#### [Work instruction]
Within the listing below, please copy exactly the lines between the line holding "pink cross: (466, 248) -> (161, 194), moved" and the line holding "brown triangle: (309, 176)", inclusive.

#### [Given information]
==================================================
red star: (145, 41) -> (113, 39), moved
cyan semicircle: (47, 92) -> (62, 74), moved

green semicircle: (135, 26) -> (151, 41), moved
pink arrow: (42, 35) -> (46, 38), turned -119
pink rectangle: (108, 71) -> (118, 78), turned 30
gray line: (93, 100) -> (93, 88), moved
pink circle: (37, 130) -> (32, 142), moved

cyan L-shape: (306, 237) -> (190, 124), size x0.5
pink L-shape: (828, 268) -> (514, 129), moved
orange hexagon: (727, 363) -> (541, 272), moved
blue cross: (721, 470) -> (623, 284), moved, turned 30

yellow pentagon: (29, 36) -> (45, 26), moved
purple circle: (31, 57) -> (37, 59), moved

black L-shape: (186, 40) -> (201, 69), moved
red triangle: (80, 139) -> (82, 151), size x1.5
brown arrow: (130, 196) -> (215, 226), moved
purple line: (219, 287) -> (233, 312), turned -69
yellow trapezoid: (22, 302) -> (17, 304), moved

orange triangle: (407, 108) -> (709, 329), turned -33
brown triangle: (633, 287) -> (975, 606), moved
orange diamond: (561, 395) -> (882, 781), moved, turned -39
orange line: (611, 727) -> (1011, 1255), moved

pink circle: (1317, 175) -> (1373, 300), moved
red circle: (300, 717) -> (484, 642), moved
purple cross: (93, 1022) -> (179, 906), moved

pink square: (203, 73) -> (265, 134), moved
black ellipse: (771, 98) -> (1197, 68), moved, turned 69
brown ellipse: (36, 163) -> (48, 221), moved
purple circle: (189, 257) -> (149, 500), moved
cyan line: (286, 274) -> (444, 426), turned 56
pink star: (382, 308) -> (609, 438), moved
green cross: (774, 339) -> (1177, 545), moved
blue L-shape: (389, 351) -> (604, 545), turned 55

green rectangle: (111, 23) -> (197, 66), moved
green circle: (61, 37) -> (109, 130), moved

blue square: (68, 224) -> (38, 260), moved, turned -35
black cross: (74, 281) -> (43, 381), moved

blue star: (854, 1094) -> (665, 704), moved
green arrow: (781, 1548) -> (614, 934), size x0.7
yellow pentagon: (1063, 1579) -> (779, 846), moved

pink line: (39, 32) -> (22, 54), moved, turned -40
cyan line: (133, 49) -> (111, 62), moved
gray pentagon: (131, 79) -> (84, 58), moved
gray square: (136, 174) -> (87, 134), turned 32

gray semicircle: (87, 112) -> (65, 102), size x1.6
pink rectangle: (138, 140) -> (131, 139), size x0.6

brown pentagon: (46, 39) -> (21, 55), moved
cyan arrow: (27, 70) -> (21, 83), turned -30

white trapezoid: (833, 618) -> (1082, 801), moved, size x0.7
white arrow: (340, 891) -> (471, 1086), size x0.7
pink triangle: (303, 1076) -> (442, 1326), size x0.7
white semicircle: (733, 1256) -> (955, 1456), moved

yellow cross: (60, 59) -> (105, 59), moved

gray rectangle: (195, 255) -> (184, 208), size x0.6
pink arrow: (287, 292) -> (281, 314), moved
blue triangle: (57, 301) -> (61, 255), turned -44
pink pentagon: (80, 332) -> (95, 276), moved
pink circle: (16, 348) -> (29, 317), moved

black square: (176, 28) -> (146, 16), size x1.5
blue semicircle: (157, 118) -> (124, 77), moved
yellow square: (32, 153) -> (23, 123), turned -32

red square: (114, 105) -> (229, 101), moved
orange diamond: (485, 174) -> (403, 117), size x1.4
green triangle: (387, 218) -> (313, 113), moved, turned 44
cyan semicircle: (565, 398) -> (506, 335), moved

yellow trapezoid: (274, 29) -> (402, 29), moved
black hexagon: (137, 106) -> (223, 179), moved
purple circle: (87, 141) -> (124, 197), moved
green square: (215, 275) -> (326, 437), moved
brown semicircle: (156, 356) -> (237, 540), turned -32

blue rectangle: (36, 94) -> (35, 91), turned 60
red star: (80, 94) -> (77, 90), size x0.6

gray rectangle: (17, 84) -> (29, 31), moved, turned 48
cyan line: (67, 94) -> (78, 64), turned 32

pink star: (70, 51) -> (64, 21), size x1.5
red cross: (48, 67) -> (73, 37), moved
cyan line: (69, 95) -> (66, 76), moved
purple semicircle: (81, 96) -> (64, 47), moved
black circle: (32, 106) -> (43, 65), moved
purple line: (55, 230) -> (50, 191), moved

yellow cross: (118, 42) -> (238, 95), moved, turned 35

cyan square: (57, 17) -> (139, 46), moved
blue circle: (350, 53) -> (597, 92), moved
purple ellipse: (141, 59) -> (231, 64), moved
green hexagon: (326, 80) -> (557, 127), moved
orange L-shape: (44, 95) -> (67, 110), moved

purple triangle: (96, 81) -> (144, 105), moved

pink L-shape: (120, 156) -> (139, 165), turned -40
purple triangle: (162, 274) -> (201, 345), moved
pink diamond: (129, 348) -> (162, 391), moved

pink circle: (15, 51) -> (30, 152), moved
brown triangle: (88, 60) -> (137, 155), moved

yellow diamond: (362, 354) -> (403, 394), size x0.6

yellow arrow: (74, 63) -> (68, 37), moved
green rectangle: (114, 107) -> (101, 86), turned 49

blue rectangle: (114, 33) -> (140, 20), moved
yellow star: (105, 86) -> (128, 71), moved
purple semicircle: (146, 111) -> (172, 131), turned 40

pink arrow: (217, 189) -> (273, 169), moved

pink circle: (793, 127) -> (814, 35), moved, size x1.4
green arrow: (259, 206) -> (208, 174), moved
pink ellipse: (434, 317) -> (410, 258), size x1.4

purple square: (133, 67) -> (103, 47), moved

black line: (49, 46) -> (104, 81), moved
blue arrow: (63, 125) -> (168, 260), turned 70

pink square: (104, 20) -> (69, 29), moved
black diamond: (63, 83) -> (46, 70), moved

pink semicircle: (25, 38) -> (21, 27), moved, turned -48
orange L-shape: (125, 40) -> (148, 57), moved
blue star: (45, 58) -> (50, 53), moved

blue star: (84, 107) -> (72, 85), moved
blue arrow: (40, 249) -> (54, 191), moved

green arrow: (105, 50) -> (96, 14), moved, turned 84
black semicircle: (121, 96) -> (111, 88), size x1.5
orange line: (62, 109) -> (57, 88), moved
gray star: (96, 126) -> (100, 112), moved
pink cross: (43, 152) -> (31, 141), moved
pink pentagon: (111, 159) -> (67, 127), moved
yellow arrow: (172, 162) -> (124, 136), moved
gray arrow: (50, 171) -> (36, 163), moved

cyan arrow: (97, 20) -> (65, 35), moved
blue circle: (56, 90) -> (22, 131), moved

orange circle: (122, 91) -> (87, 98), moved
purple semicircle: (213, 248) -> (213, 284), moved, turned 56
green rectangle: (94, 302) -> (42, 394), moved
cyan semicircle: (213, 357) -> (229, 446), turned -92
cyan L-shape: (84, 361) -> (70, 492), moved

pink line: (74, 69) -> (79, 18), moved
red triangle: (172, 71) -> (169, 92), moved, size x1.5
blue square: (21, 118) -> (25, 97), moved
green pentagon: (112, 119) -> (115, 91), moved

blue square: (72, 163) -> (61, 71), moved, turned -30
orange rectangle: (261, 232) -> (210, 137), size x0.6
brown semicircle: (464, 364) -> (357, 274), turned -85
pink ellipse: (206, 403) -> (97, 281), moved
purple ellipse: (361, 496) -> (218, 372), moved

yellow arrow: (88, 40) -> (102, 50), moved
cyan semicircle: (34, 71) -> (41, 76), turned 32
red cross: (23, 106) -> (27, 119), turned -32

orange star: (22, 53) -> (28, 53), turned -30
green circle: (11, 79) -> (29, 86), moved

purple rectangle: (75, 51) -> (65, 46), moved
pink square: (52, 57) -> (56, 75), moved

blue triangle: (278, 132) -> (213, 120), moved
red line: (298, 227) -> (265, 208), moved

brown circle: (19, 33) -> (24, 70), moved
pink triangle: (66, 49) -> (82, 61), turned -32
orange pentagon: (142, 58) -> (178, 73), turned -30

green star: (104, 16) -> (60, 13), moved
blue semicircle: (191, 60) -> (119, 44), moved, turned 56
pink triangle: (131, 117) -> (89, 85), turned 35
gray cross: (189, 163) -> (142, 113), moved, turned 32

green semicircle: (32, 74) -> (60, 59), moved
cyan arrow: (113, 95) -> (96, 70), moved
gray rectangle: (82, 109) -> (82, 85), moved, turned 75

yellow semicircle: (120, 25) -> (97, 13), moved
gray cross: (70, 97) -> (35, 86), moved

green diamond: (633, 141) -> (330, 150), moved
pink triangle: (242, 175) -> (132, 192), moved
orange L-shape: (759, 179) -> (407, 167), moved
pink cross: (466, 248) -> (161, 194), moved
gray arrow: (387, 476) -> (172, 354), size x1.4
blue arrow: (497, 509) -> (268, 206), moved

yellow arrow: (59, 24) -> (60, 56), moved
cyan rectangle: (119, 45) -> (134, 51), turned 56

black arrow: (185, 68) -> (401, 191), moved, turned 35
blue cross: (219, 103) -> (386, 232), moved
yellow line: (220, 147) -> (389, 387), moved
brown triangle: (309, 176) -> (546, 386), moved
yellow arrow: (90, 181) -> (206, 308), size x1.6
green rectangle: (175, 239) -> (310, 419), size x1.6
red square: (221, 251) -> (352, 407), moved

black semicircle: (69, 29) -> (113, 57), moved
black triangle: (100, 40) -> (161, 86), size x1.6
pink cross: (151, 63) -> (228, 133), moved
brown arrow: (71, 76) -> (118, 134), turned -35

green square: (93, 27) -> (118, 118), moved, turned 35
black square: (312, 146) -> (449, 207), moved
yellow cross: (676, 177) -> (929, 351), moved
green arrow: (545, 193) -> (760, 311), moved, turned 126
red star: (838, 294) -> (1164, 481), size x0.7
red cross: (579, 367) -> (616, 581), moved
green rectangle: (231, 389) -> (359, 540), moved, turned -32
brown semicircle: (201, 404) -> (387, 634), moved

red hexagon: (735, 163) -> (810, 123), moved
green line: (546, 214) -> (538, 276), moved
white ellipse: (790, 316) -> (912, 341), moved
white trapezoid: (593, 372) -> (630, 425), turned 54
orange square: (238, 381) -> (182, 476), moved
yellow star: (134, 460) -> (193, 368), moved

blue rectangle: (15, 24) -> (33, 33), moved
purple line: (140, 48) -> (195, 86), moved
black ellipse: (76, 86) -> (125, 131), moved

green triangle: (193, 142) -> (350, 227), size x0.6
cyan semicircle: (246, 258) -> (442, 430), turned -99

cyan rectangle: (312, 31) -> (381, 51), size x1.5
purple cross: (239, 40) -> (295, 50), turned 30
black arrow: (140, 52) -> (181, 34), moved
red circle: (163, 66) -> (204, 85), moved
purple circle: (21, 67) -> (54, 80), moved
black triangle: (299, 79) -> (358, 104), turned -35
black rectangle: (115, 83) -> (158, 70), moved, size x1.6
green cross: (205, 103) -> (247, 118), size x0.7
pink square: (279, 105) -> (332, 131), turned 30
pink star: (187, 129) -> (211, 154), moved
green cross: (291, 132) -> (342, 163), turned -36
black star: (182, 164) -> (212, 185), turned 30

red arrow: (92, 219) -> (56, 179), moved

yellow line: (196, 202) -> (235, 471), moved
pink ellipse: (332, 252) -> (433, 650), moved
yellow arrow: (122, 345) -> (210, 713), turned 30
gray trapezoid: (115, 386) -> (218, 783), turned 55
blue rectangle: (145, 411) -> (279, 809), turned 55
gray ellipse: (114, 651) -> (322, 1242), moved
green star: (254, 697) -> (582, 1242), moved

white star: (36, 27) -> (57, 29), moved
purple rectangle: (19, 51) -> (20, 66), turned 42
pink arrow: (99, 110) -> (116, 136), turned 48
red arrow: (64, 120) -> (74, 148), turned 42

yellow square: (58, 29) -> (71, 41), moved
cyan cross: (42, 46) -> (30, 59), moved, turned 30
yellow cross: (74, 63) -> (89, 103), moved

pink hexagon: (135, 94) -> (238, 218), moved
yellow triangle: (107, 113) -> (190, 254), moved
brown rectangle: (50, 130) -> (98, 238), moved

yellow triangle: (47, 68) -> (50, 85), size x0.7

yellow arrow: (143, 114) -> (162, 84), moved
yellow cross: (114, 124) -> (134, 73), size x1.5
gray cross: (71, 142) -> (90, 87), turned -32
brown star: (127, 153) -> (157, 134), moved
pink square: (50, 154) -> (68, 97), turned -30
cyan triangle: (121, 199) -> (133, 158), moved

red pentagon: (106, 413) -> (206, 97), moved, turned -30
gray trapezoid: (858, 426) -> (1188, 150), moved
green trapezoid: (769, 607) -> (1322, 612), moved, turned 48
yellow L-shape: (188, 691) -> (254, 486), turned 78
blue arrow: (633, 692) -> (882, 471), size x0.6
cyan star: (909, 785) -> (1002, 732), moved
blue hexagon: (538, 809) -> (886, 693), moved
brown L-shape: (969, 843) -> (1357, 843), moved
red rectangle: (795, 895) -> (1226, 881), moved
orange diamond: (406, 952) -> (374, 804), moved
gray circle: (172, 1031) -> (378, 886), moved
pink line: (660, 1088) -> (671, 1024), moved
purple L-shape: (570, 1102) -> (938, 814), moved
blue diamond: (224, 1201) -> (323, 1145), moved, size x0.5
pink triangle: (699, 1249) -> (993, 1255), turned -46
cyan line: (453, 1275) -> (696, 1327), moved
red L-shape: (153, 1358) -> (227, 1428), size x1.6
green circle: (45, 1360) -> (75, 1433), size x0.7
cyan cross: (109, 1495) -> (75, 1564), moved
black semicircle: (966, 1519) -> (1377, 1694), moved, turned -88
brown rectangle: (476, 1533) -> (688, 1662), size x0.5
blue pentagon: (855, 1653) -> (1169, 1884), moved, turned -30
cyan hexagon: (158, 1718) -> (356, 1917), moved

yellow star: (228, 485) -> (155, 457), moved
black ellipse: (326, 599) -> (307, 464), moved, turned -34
==================================================
#### [Output]
pink cross: (466, 248) -> (161, 194), moved
gray arrow: (387, 476) -> (172, 354), size x1.4
blue arrow: (497, 509) -> (268, 206), moved

yellow arrow: (59, 24) -> (60, 56), moved
cyan rectangle: (119, 45) -> (134, 51), turned 56

black arrow: (185, 68) -> (401, 191), moved, turned 35
blue cross: (219, 103) -> (386, 232), moved
yellow line: (220, 147) -> (389, 387), moved
brown triangle: (309, 176) -> (546, 386), moved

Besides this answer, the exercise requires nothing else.